*** Opening DATASET ENTRIES ***

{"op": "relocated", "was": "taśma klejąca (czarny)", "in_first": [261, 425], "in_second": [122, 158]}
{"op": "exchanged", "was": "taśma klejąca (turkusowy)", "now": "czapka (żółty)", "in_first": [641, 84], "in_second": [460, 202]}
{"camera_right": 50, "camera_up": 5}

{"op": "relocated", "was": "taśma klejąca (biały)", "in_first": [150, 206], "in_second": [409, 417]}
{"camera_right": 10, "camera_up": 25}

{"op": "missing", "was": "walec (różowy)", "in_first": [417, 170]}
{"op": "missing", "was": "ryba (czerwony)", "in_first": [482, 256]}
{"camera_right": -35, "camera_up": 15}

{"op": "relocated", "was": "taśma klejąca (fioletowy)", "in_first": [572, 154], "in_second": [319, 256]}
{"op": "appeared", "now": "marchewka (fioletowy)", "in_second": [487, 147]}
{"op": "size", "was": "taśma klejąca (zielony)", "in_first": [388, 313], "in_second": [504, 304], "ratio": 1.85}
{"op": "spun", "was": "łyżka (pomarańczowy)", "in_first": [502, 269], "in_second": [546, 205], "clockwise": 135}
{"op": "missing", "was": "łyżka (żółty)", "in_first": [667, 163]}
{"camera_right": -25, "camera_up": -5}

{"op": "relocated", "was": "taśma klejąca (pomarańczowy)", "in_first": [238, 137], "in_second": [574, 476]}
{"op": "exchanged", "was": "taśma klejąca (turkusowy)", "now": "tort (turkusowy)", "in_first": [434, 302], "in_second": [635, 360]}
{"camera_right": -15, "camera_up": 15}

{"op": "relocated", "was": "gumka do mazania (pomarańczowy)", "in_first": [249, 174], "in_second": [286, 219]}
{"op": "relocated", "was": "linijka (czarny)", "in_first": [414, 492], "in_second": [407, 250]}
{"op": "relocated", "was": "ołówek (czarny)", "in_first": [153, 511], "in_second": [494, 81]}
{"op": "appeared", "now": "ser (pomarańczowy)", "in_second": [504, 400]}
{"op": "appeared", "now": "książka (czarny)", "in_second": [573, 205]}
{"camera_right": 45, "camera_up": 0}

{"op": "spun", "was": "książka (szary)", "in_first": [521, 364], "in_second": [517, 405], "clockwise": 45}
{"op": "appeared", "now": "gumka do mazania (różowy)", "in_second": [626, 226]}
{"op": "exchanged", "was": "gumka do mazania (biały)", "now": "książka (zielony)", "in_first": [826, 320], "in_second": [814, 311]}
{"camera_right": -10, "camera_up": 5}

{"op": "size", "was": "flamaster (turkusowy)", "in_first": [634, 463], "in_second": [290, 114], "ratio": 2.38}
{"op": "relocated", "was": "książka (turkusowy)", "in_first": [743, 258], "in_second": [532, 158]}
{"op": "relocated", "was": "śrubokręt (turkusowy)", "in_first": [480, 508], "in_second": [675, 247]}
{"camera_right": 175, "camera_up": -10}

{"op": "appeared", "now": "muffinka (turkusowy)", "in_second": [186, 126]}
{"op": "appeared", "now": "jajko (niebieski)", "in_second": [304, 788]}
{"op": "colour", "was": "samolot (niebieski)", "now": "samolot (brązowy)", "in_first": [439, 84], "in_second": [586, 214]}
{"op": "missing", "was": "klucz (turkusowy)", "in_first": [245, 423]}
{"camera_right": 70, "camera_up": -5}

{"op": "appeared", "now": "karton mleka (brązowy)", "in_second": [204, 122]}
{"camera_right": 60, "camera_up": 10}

*** Closing DATASET ENTRIES ***

## WORK TO BE COMPLETED
Provide all the records again, word for word.

## RESULT FOR THIS EXERCISE
{"op": "relocated", "was": "taśma klejąca (czarny)", "in_first": [261, 425], "in_second": [122, 158]}
{"op": "exchanged", "was": "taśma klejąca (turkusowy)", "now": "czapka (żółty)", "in_first": [641, 84], "in_second": [460, 202]}
{"camera_right": 50, "camera_up": 5}

{"op": "relocated", "was": "taśma klejąca (biały)", "in_first": [150, 206], "in_second": [409, 417]}
{"camera_right": 10, "camera_up": 25}

{"op": "missing", "was": "walec (różowy)", "in_first": [417, 170]}
{"op": "missing", "was": "ryba (czerwony)", "in_first": [482, 256]}
{"camera_right": -35, "camera_up": 15}

{"op": "relocated", "was": "taśma klejąca (fioletowy)", "in_first": [572, 154], "in_second": [319, 256]}
{"op": "appeared", "now": "marchewka (fioletowy)", "in_second": [487, 147]}
{"op": "size", "was": "taśma klejąca (zielony)", "in_first": [388, 313], "in_second": [504, 304], "ratio": 1.85}
{"op": "spun", "was": "łyżka (pomarańczowy)", "in_first": [502, 269], "in_second": [546, 205], "clockwise": 135}
{"op": "missing", "was": "łyżka (żółty)", "in_first": [667, 163]}
{"camera_right": -25, "camera_up": -5}

{"op": "relocated", "was": "taśma klejąca (pomarańczowy)", "in_first": [238, 137], "in_second": [574, 476]}
{"op": "exchanged", "was": "taśma klejąca (turkusowy)", "now": "tort (turkusowy)", "in_first": [434, 302], "in_second": [635, 360]}
{"camera_right": -15, "camera_up": 15}

{"op": "relocated", "was": "gumka do mazania (pomarańczowy)", "in_first": [249, 174], "in_second": [286, 219]}
{"op": "relocated", "was": "linijka (czarny)", "in_first": [414, 492], "in_second": [407, 250]}
{"op": "relocated", "was": "ołówek (czarny)", "in_first": [153, 511], "in_second": [494, 81]}
{"op": "appeared", "now": "ser (pomarańczowy)", "in_second": [504, 400]}
{"op": "appeared", "now": "książka (czarny)", "in_second": [573, 205]}
{"camera_right": 45, "camera_up": 0}

{"op": "spun", "was": "książka (szary)", "in_first": [521, 364], "in_second": [517, 405], "clockwise": 45}
{"op": "appeared", "now": "gumka do mazania (różowy)", "in_second": [626, 226]}
{"op": "exchanged", "was": "gumka do mazania (biały)", "now": "książka (zielony)", "in_first": [826, 320], "in_second": [814, 311]}
{"camera_right": -10, "camera_up": 5}

{"op": "size", "was": "flamaster (turkusowy)", "in_first": [634, 463], "in_second": [290, 114], "ratio": 2.38}
{"op": "relocated", "was": "książka (turkusowy)", "in_first": [743, 258], "in_second": [532, 158]}
{"op": "relocated", "was": "śrubokręt (turkusowy)", "in_first": [480, 508], "in_second": [675, 247]}
{"camera_right": 175, "camera_up": -10}

{"op": "appeared", "now": "muffinka (turkusowy)", "in_second": [186, 126]}
{"op": "appeared", "now": "jajko (niebieski)", "in_second": [304, 788]}
{"op": "colour", "was": "samolot (niebieski)", "now": "samolot (brązowy)", "in_first": [439, 84], "in_second": [586, 214]}
{"op": "missing", "was": "klucz (turkusowy)", "in_first": [245, 423]}
{"camera_right": 70, "camera_up": -5}

{"op": "appeared", "now": "karton mleka (brązowy)", "in_second": [204, 122]}
{"camera_right": 60, "camera_up": 10}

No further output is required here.